PROBLEM STATEMENT:
Repeat exactly, and only, the lines of the entries below from the one with "blue pencil: 5 -> 2" through the one with "yellow banana: 6 -> 2", both ends included.

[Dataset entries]
★ ★ ★ ★ ★ ★ ★

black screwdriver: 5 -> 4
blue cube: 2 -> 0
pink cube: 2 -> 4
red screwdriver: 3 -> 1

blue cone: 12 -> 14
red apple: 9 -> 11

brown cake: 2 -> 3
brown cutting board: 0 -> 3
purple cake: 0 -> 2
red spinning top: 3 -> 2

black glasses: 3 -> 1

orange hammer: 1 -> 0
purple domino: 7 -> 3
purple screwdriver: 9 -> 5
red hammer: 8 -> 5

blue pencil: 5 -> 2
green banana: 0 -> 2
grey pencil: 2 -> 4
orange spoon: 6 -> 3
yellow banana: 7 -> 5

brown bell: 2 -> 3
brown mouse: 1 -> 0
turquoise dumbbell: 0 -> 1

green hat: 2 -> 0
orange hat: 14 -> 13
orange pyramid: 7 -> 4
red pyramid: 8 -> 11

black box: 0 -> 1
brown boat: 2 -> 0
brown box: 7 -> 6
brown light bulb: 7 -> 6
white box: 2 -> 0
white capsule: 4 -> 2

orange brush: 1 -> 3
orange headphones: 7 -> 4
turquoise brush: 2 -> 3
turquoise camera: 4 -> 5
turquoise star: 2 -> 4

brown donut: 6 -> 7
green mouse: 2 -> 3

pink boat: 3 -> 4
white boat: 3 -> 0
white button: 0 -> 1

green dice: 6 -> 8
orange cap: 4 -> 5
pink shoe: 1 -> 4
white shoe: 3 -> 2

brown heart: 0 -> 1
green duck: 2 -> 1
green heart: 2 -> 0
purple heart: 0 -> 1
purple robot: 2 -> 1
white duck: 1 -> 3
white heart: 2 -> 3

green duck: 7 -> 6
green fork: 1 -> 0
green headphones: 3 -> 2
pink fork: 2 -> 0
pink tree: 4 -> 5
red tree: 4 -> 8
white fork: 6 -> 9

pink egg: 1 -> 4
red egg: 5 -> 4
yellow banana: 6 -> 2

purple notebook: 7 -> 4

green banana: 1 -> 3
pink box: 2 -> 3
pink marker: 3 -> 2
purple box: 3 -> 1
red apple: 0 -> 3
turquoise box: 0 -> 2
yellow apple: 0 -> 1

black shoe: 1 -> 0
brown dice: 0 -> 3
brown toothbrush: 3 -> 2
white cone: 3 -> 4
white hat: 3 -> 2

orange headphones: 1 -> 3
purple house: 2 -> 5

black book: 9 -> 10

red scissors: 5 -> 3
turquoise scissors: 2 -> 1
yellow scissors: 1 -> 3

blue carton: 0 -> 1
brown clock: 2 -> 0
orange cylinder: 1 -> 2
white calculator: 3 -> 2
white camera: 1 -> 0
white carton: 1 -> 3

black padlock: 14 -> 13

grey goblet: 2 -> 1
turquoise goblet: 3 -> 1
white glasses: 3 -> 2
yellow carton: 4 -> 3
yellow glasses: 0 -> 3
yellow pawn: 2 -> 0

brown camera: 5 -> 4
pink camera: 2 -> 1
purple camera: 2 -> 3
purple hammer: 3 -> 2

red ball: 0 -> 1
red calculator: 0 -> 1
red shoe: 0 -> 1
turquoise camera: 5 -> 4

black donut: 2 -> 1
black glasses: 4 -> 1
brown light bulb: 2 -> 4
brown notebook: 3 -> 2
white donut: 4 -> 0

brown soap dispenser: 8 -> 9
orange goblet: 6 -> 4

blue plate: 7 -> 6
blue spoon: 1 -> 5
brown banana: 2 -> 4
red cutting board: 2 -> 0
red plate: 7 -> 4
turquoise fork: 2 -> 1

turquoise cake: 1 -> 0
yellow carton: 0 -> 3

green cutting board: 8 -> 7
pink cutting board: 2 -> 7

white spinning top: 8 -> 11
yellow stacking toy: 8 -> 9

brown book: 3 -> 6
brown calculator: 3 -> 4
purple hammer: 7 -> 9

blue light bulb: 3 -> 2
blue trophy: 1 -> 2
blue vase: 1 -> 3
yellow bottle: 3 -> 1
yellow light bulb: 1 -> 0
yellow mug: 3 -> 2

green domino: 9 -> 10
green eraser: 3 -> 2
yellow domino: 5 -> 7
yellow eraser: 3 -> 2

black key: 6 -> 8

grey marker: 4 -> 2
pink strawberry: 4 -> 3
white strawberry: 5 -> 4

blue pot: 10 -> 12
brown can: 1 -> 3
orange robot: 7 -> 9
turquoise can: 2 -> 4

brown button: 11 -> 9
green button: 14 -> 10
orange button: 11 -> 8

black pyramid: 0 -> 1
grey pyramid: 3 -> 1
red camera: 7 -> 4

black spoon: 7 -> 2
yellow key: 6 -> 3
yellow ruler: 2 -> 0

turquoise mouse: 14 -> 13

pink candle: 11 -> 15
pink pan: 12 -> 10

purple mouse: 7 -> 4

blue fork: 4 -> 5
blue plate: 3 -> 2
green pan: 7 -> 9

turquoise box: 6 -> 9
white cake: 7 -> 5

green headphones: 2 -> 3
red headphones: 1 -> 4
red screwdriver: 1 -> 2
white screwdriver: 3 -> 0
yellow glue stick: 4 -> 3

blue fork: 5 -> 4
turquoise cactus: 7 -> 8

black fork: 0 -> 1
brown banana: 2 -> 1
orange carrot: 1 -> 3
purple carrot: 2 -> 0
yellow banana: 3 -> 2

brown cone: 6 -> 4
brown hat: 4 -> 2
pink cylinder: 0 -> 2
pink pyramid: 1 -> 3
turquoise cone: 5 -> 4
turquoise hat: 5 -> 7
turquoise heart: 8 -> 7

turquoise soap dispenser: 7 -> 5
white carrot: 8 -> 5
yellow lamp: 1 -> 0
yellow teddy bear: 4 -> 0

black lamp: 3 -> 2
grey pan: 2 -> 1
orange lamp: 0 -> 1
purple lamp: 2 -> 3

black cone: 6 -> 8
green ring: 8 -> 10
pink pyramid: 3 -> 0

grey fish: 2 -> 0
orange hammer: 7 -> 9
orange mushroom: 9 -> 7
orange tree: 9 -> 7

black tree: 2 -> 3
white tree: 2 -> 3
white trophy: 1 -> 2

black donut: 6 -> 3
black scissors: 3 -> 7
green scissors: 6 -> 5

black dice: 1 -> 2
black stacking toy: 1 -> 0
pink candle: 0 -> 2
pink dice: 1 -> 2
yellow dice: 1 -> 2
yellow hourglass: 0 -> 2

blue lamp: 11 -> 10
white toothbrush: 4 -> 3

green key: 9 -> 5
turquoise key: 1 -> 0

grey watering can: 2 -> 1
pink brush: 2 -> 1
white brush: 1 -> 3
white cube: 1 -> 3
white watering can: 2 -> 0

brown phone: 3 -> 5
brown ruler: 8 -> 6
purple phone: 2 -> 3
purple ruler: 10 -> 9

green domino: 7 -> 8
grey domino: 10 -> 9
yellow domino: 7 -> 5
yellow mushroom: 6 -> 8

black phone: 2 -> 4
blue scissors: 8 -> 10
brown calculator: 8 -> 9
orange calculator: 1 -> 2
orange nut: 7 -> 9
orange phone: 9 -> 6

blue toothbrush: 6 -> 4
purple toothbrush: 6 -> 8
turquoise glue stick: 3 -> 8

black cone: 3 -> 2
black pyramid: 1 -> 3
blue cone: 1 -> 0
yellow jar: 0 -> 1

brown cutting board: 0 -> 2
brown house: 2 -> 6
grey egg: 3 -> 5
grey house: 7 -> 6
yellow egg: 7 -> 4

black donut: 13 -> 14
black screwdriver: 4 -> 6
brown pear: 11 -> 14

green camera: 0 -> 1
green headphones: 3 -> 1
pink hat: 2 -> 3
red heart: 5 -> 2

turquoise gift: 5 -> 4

★ ★ ★ ★ ★ ★ ★

TASK OUTPUT:
blue pencil: 5 -> 2
green banana: 0 -> 2
grey pencil: 2 -> 4
orange spoon: 6 -> 3
yellow banana: 7 -> 5

brown bell: 2 -> 3
brown mouse: 1 -> 0
turquoise dumbbell: 0 -> 1

green hat: 2 -> 0
orange hat: 14 -> 13
orange pyramid: 7 -> 4
red pyramid: 8 -> 11

black box: 0 -> 1
brown boat: 2 -> 0
brown box: 7 -> 6
brown light bulb: 7 -> 6
white box: 2 -> 0
white capsule: 4 -> 2

orange brush: 1 -> 3
orange headphones: 7 -> 4
turquoise brush: 2 -> 3
turquoise camera: 4 -> 5
turquoise star: 2 -> 4

brown donut: 6 -> 7
green mouse: 2 -> 3

pink boat: 3 -> 4
white boat: 3 -> 0
white button: 0 -> 1

green dice: 6 -> 8
orange cap: 4 -> 5
pink shoe: 1 -> 4
white shoe: 3 -> 2

brown heart: 0 -> 1
green duck: 2 -> 1
green heart: 2 -> 0
purple heart: 0 -> 1
purple robot: 2 -> 1
white duck: 1 -> 3
white heart: 2 -> 3

green duck: 7 -> 6
green fork: 1 -> 0
green headphones: 3 -> 2
pink fork: 2 -> 0
pink tree: 4 -> 5
red tree: 4 -> 8
white fork: 6 -> 9

pink egg: 1 -> 4
red egg: 5 -> 4
yellow banana: 6 -> 2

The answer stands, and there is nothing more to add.